**Exercise directions**
Each line from the one that contains "R213: 1.2k (DRV2, INT2) -> 1.2k (DGND, INT2)" to the end of the entries must be copied word for word, and only those lines.

**Dataset excerpts**
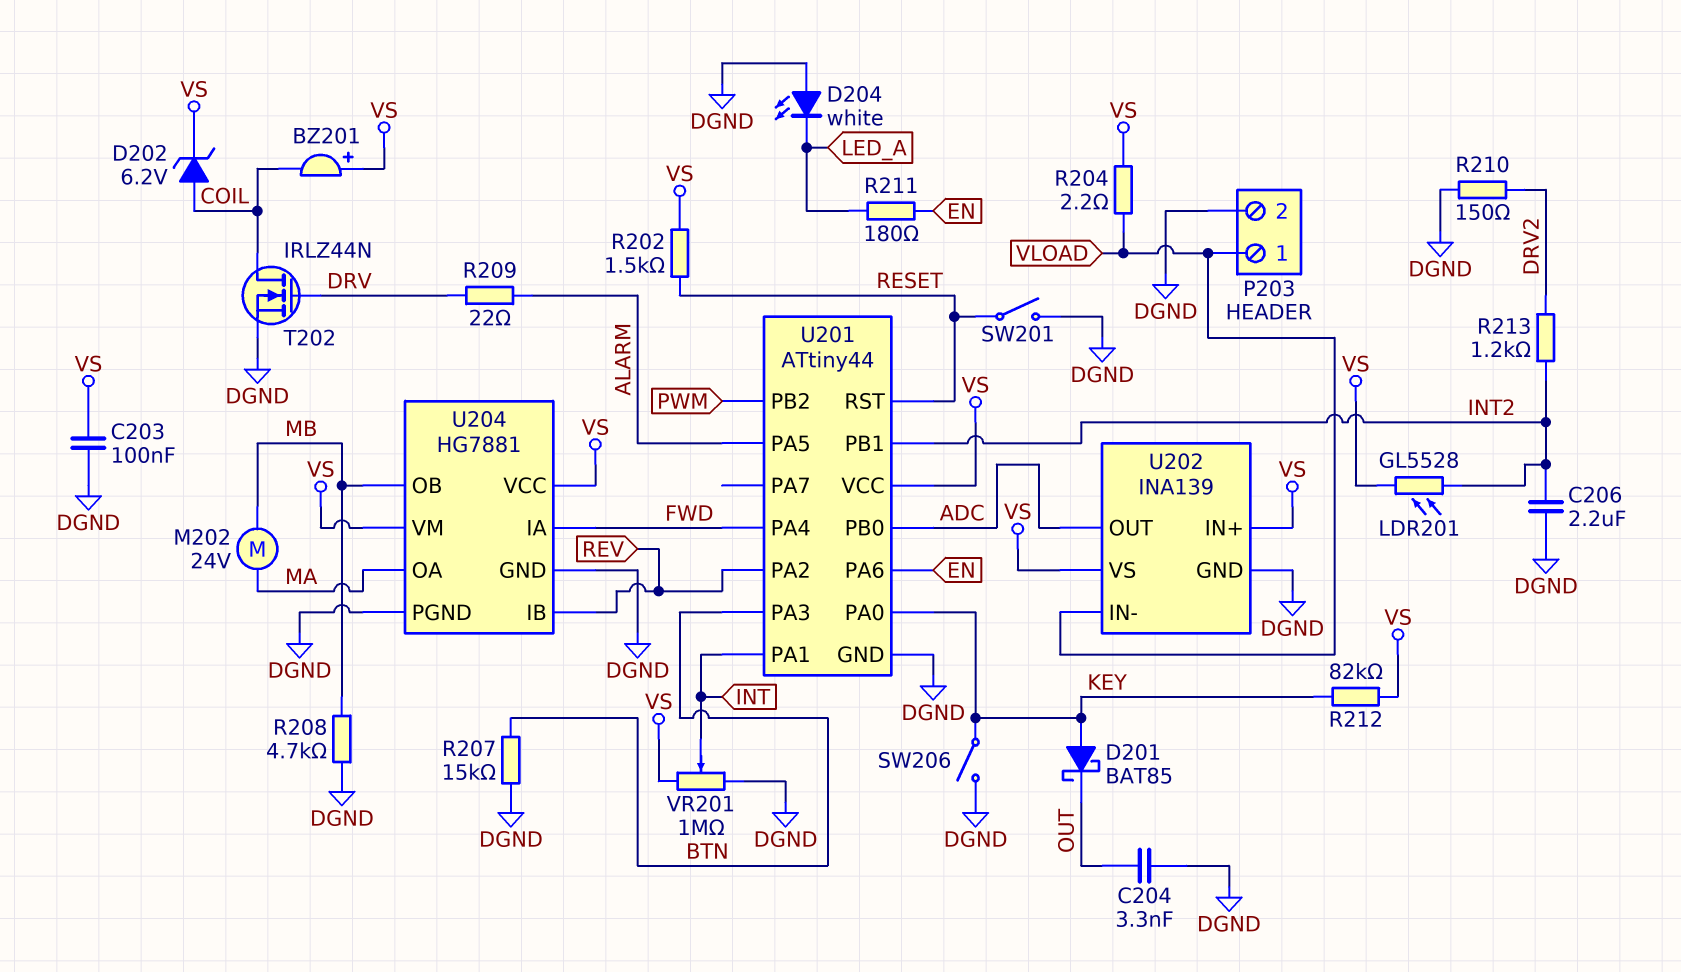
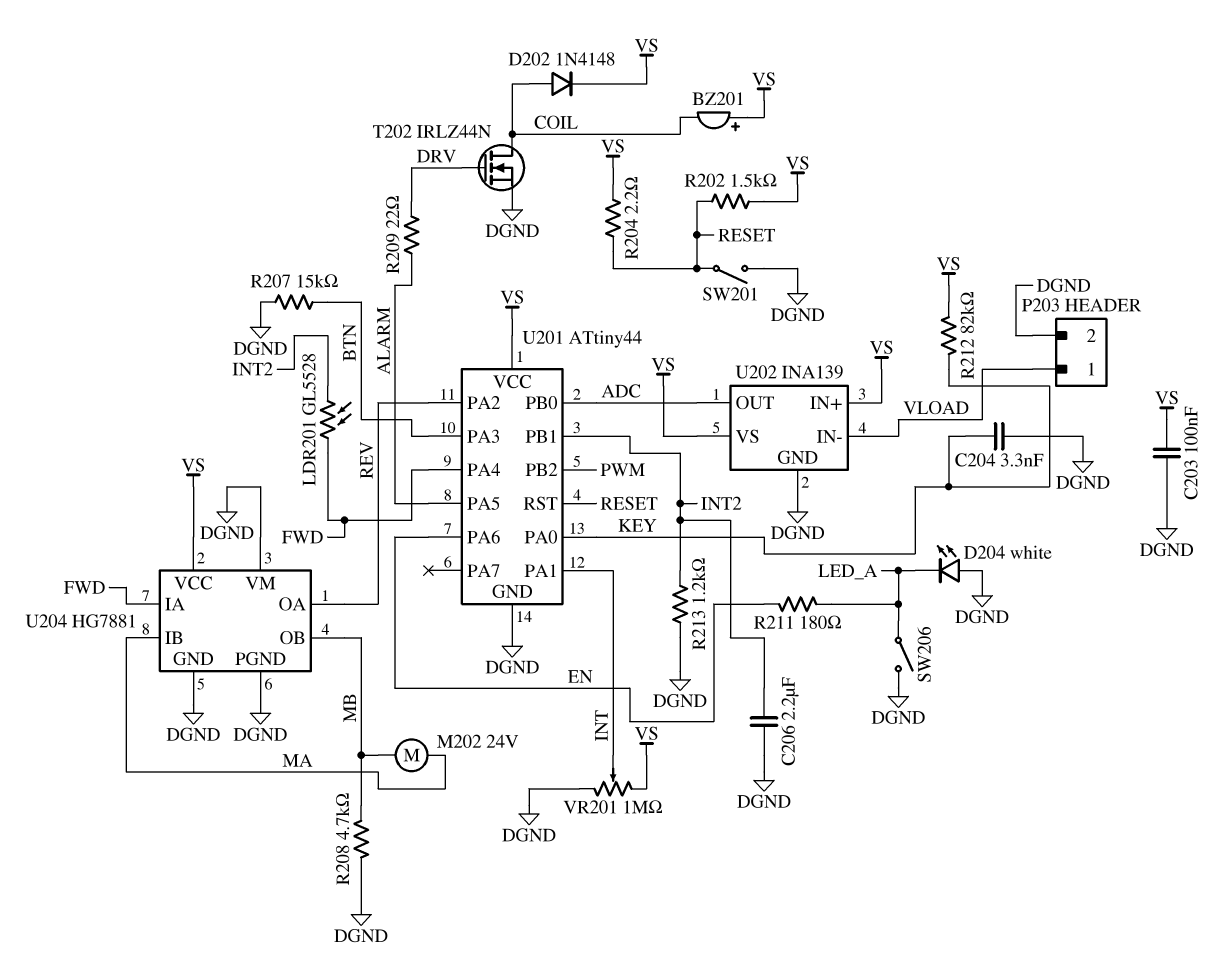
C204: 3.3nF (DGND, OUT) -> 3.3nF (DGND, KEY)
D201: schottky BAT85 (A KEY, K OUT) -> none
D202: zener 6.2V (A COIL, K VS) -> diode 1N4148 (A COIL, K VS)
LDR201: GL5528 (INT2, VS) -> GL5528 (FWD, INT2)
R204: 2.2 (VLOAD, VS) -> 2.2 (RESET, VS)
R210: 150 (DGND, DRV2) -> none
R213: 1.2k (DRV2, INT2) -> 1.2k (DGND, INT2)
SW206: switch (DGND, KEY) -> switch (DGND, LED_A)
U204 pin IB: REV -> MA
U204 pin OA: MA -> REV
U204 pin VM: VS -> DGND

**Problem solution**
R213: 1.2k (DRV2, INT2) -> 1.2k (DGND, INT2)
SW206: switch (DGND, KEY) -> switch (DGND, LED_A)
U204 pin IB: REV -> MA
U204 pin OA: MA -> REV
U204 pin VM: VS -> DGND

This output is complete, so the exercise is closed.